--- Start ---

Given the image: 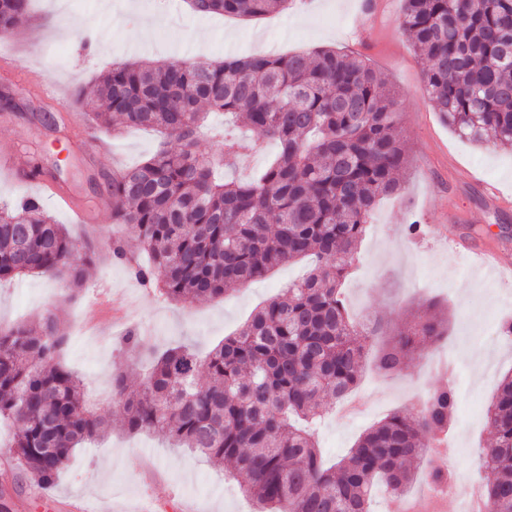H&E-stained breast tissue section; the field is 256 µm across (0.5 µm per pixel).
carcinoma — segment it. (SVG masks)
Wrapping results in <instances>:
<instances>
[{
    "label": "carcinoma",
    "mask_w": 512,
    "mask_h": 512,
    "mask_svg": "<svg viewBox=\"0 0 512 512\" xmlns=\"http://www.w3.org/2000/svg\"><path fill=\"white\" fill-rule=\"evenodd\" d=\"M29 0H0V37L13 34ZM292 0H189L196 14L261 17ZM400 26L425 63L427 98L440 118L475 143L512 148V0H403ZM96 126H150L166 143L141 165L112 174V223L136 236L142 263L115 239L107 251L168 301H209L285 263L310 257L307 276L286 286L233 336L200 359L186 346L154 353L135 393L117 370L112 402L130 433L156 432L175 448L227 462L256 512H369L381 486L399 495L419 473L435 434L450 429L458 395L448 386L416 411L396 412L327 467L313 439L324 400L357 383L367 343L382 324L353 320L341 285L377 200L401 192L408 163L398 97L364 59L321 49L222 62L114 64L77 92ZM214 112L279 144L246 180L216 177L196 150L200 121ZM224 167L255 147L218 132ZM96 249L75 242L40 198L0 206V282L66 274L75 297ZM445 335L430 312L399 330L375 357L404 371L423 343ZM70 336L53 310L39 324L0 329V426L7 452L38 486L55 483L81 446L108 428L83 380L62 360ZM204 372L208 382L196 378ZM493 443L482 453L487 512H512V375L488 408Z\"/></svg>",
    "instance_id": "carcinoma-1"
}]
</instances>
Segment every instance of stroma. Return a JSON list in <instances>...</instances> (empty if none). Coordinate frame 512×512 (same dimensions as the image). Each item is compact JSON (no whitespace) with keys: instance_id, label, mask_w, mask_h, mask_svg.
Masks as SVG:
<instances>
[{"instance_id":"35a3bbf8","label":"stroma","mask_w":512,"mask_h":512,"mask_svg":"<svg viewBox=\"0 0 512 512\" xmlns=\"http://www.w3.org/2000/svg\"><path fill=\"white\" fill-rule=\"evenodd\" d=\"M376 2L369 14L361 0H296L293 9L262 18H203L185 0H138L140 12L160 20L144 41L132 44L127 31L137 14L126 11L125 0H33L17 40L0 39V56H19L22 65L45 74L47 86H22L0 68V88L13 93L11 106L0 105V156L23 153L41 164L43 176L34 182L0 174V202L32 193L78 243L101 248L122 238L135 247L129 229L112 221L107 182L155 152L159 134L139 127L97 128L77 137L70 130L71 110L60 107L57 97H73L115 62L320 48L368 58L400 95L409 148L400 176L406 192L381 200L373 211L343 293L353 317L379 319L392 333L423 313L429 301H440L448 333L418 349L401 374L384 377L366 363L348 395L366 400V408L349 414L339 403H328L315 439L327 462L340 461L371 426L417 408L421 390L455 379L465 389L451 431L455 452L437 465L449 475L469 472L481 480L479 453L491 443L487 409L499 381L512 374V339L498 342L493 335L505 319L501 299L512 291V278L489 280L477 263H465L456 253L453 238L512 252V151L472 144L442 121L425 95L424 63L399 24L402 0ZM61 195L69 206L58 204ZM414 222L422 232L411 236L406 228ZM306 271V263L287 264L207 303L165 301L123 265L106 261L89 269L86 287L72 303L63 301L60 281L40 275L1 284L2 327L58 304L72 336L64 360L80 373L110 422L107 436L79 450L47 490L6 452L10 430L0 429V490L12 512H65L64 502L74 499L92 512H137L149 498L155 512H178L184 499L195 503L196 512H255L227 463L195 459L155 434H128L110 402L112 373L145 360L141 348L126 343L128 331H139L160 351L188 345L208 352Z\"/></svg>"}]
</instances>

--- End ---

● Exercise details:
How many of the lines above hold "label"? Answer with only the number.

● Reply to the exercise:
3